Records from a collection

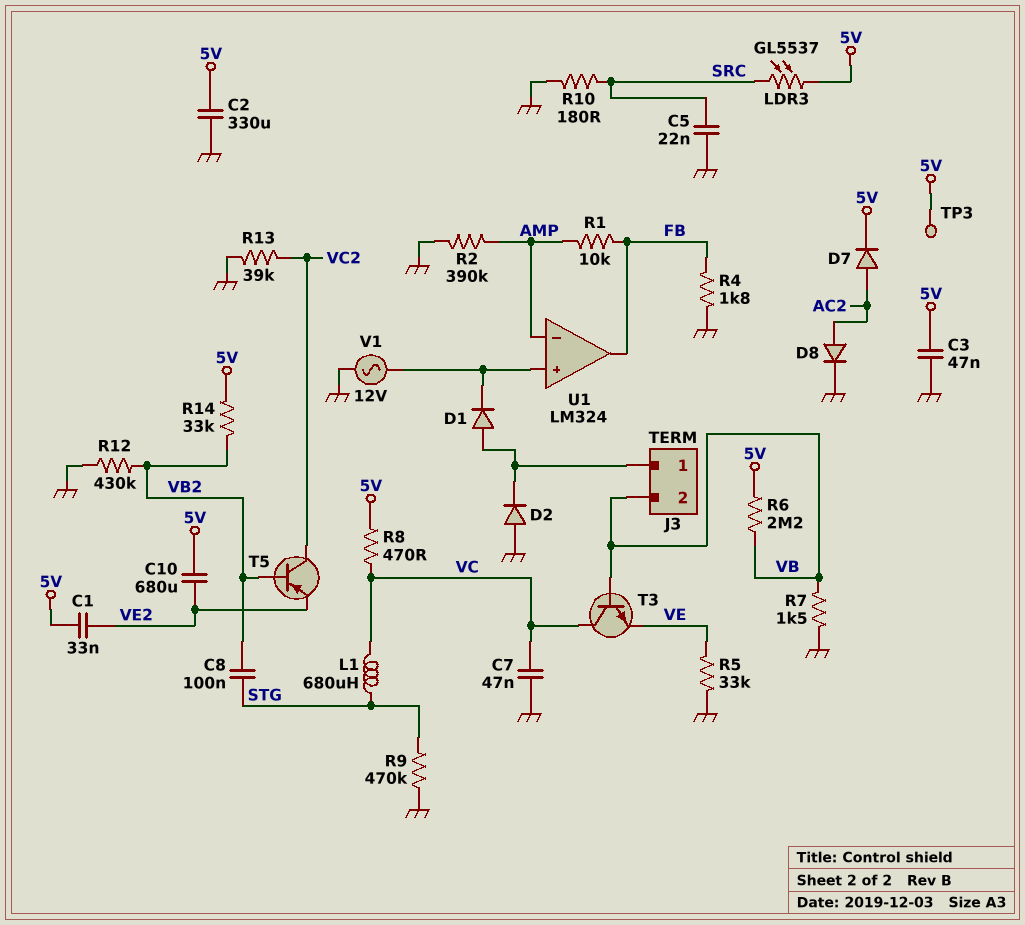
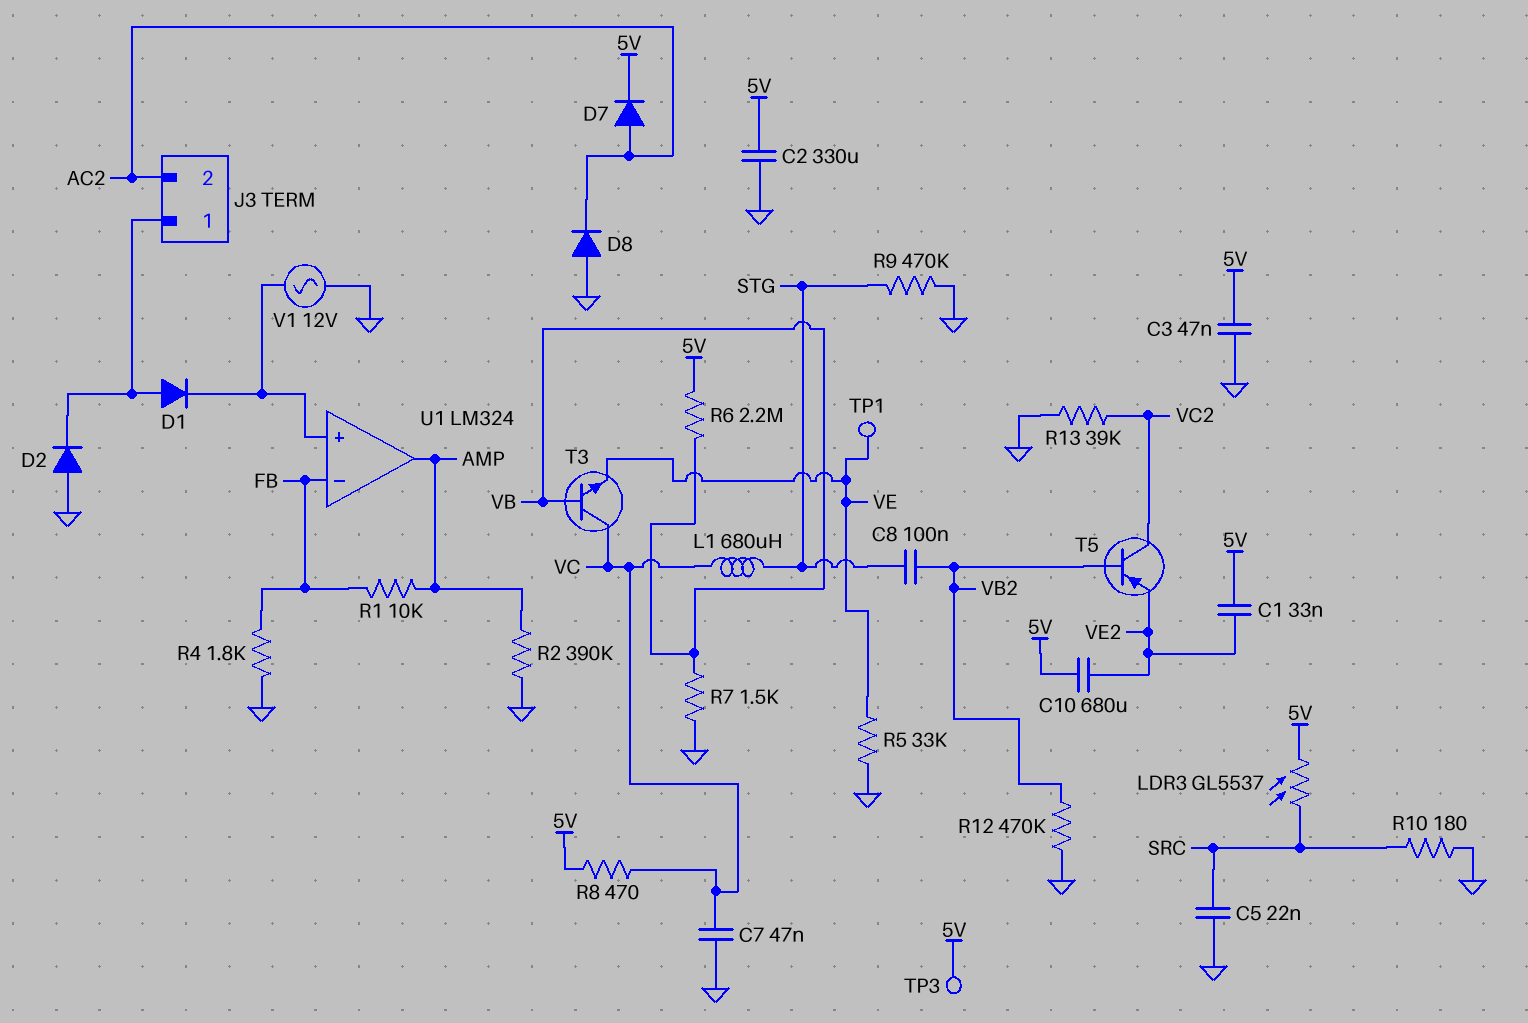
D8: diode (A AC2, K GND) -> diode (A GND, K AC2)
J3 pin 2: VB -> AC2
R12: 430k (GND, VB2) -> 470k (GND, VB2)
R14: 33k (5V, VB2) -> none
TP1: none -> test point (VE)
U1 pin in-: AMP -> FB
U1 pin out: FB -> AMP

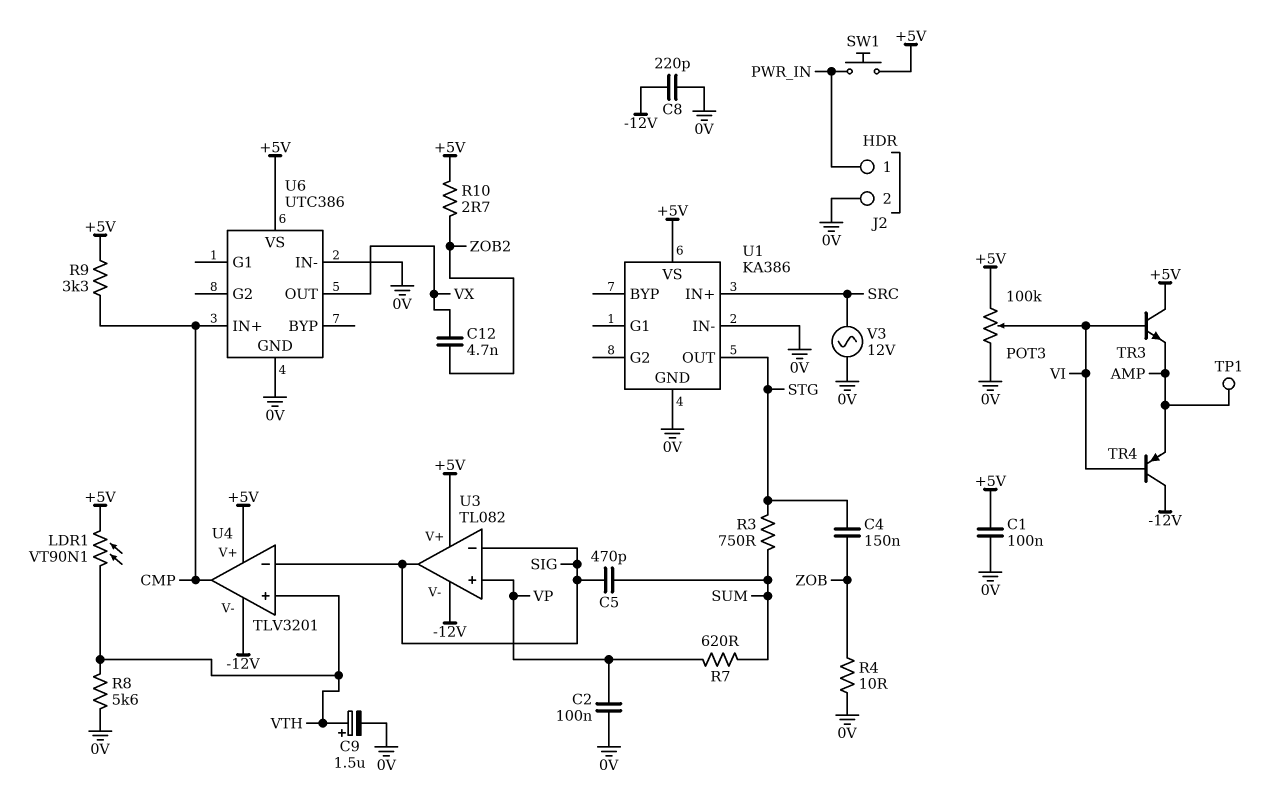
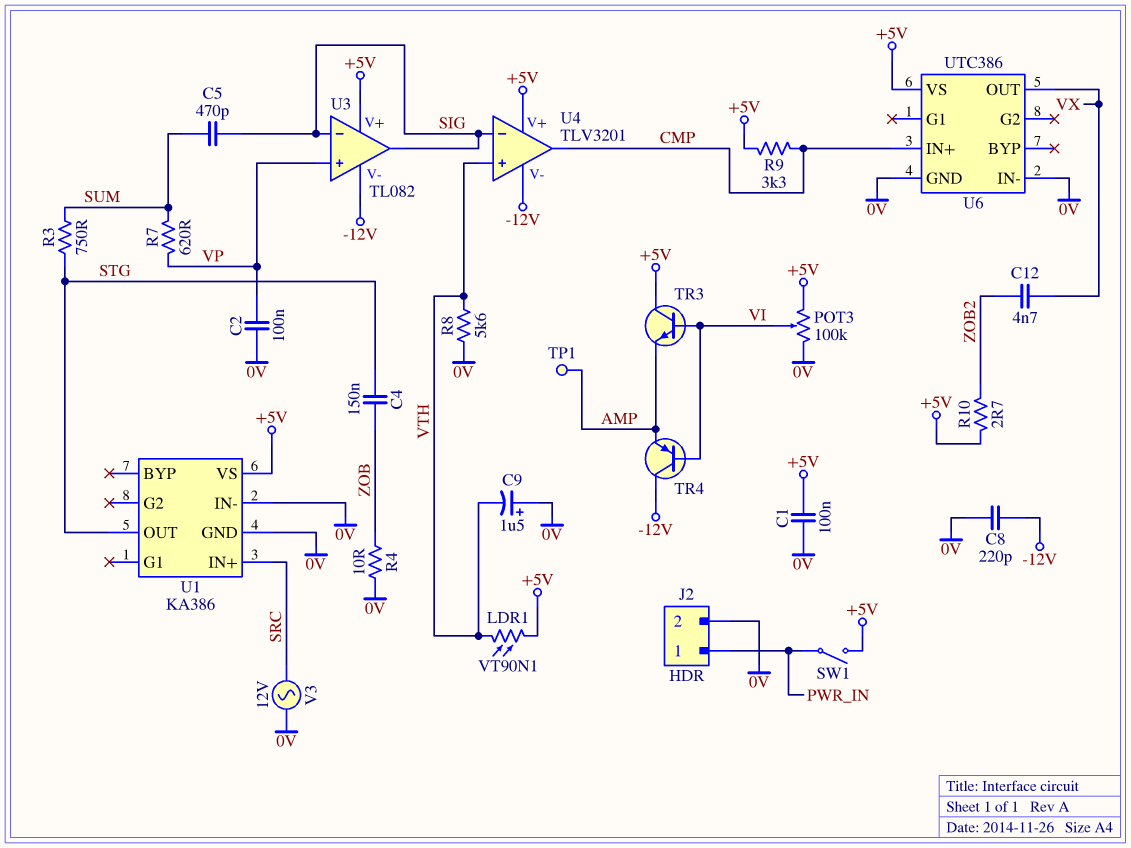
C9: 1.5uF (plus VTH, minus 0V) -> 1.5uF (plus 0V, minus VTH)
SW1: button (+5V, PWR_IN) -> switch (+5V, PWR_IN)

ASSIGNED TASK
Pull out every line of the records that includes the string "none".

SOLUTION FOR THIS PROBLEM
R14: 33k (5V, VB2) -> none
TP1: none -> test point (VE)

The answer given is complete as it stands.